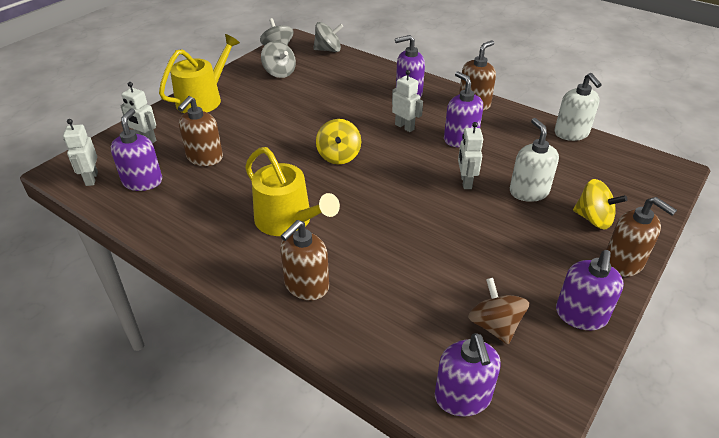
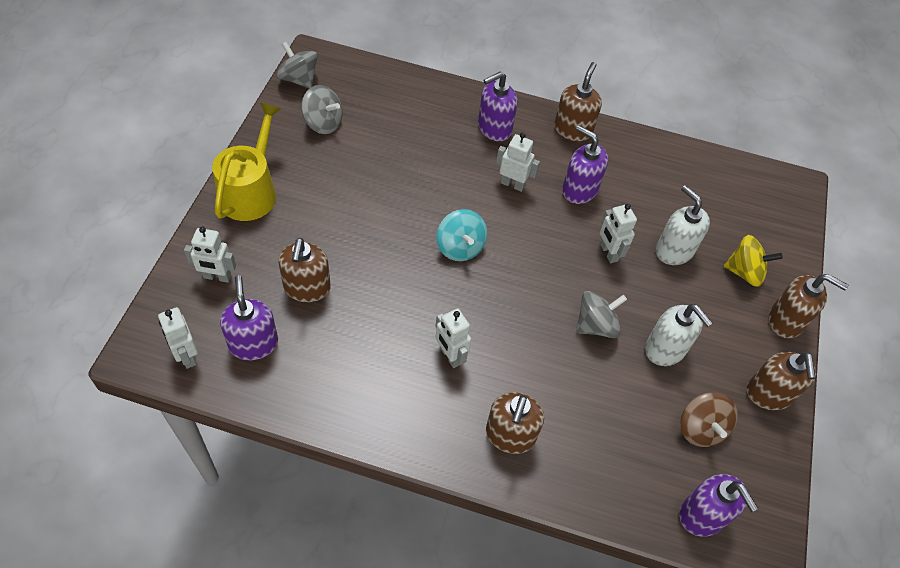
camera: 25 degrees left, 15 degrees up
(288, 220) = (450, 356): yellow watering can -> white robot
(328, 50) = (364, 69): grey spinning top -> grey spinning top (596, 325)
(339, 156) = (460, 247): yellow spinning top -> turquoise spinning top
(494, 325) = (701, 428): brown spinning top -> brown spinning top turned 150 degrees counterclockwise
(571, 133) = (687, 155): white soap dispenser -> white soap dispenser (665, 349)
(580, 315) = (768, 394): purple soap dispenser -> brown soap dispenser

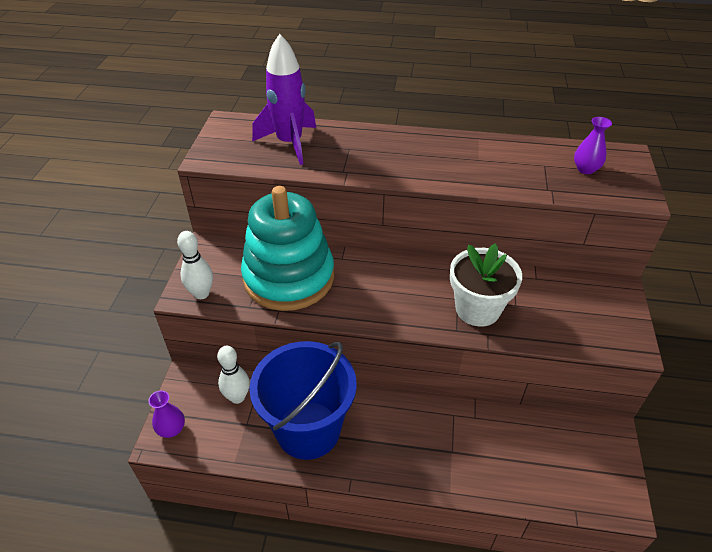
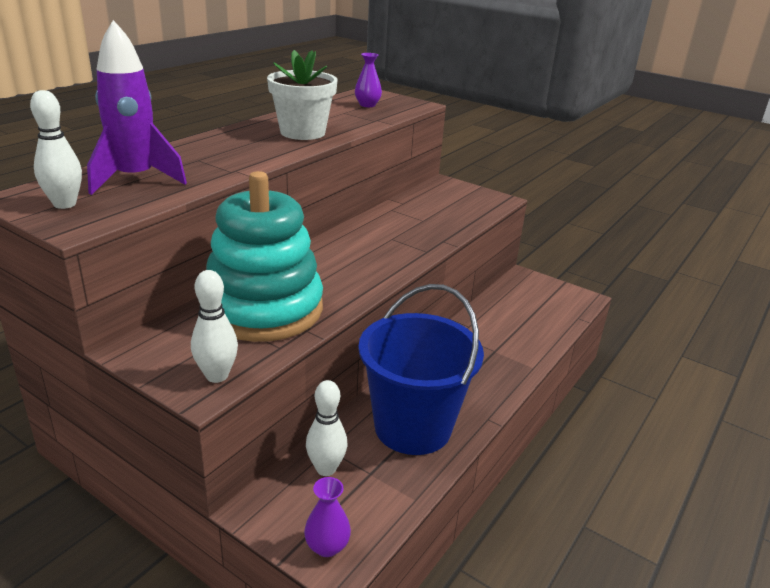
camera: 65 degrees left, 15 degrees down
(231, 140) = (65, 204): none -> white bowling pin
(477, 309) = (412, 235): white flower pot -> white flower pot (302, 132)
□ □ □ □ □
_Task statement:_ Pull every line containing the word "yellow" out of the entries above.

_Task solution:_
(288, 220) = (450, 356): yellow watering can -> white robot
(339, 156) = (460, 247): yellow spinning top -> turquoise spinning top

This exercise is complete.